▶ Input data

........

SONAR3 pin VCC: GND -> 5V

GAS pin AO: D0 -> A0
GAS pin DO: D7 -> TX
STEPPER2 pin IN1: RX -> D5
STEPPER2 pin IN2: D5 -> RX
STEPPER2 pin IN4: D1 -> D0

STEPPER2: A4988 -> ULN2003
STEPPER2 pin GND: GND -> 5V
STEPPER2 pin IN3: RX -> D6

........

▶ Description of the task
Reproduce the records above in full and with exact wording.

▶ Solution for this problem
SONAR3 pin VCC: GND -> 5V

GAS pin AO: D0 -> A0
GAS pin DO: D7 -> TX
STEPPER2 pin IN1: RX -> D5
STEPPER2 pin IN2: D5 -> RX
STEPPER2 pin IN4: D1 -> D0

STEPPER2: A4988 -> ULN2003
STEPPER2 pin GND: GND -> 5V
STEPPER2 pin IN3: RX -> D6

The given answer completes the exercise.